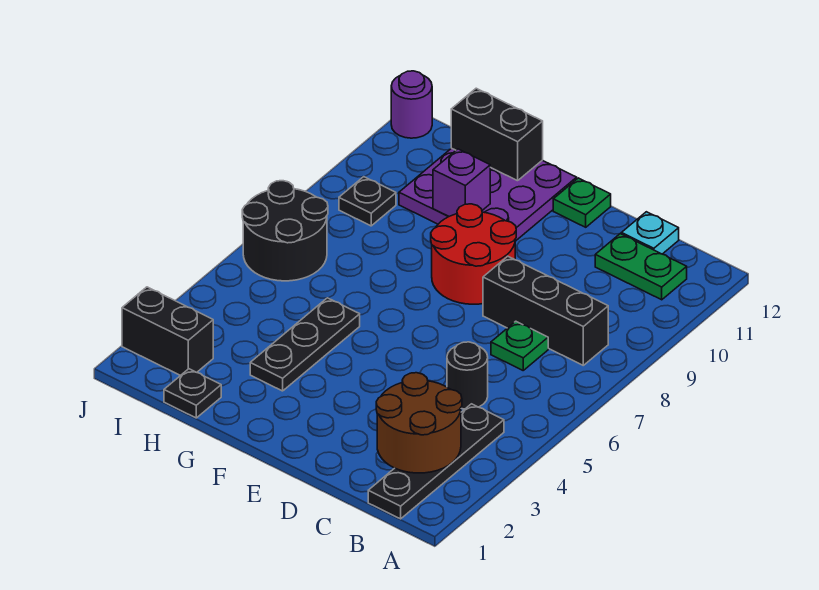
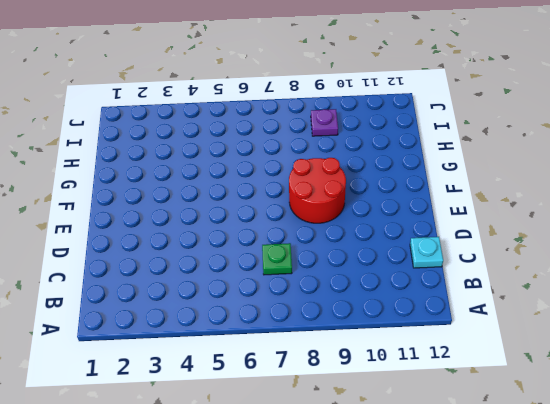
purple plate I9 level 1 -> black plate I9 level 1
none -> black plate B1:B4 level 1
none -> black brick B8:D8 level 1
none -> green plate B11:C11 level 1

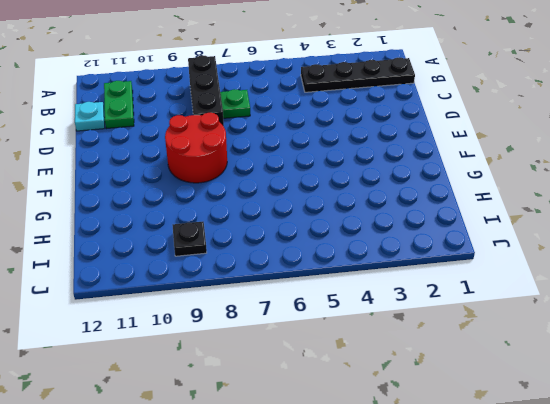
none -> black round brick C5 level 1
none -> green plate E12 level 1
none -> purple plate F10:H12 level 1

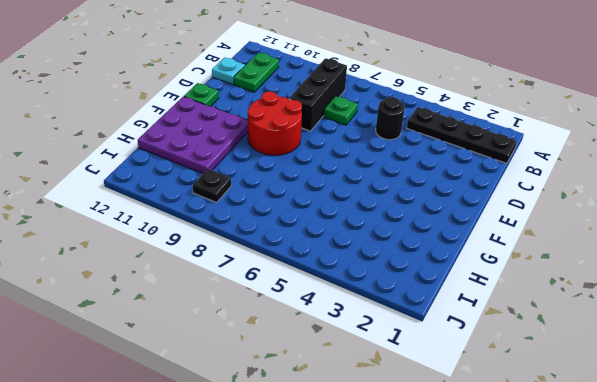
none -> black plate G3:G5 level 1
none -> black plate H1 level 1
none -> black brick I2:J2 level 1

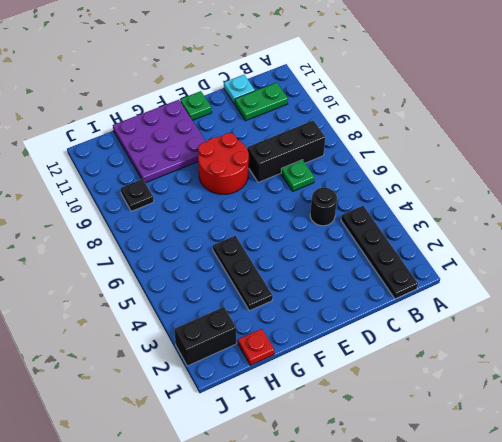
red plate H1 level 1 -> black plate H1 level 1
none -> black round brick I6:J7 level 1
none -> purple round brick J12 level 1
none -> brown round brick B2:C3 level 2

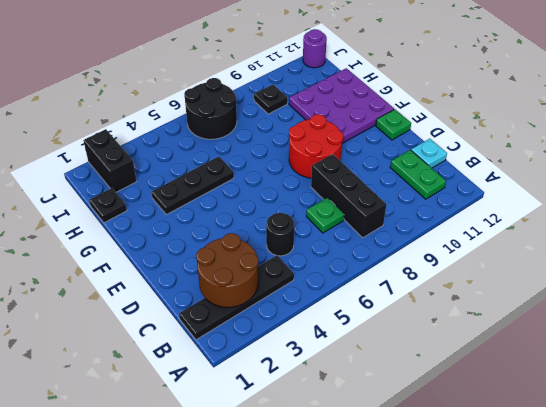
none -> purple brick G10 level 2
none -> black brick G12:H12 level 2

************

# [What is being asked]
In the copy, include no pictures, but repeat the listing exactly.

# [Solution to the problem]
purple plate I9 level 1 -> black plate I9 level 1
none -> black plate B1:B4 level 1
none -> black brick B8:D8 level 1
none -> green plate B11:C11 level 1

none -> black round brick C5 level 1
none -> green plate E12 level 1
none -> purple plate F10:H12 level 1

none -> black plate G3:G5 level 1
none -> black plate H1 level 1
none -> black brick I2:J2 level 1

red plate H1 level 1 -> black plate H1 level 1
none -> black round brick I6:J7 level 1
none -> purple round brick J12 level 1
none -> brown round brick B2:C3 level 2

none -> purple brick G10 level 2
none -> black brick G12:H12 level 2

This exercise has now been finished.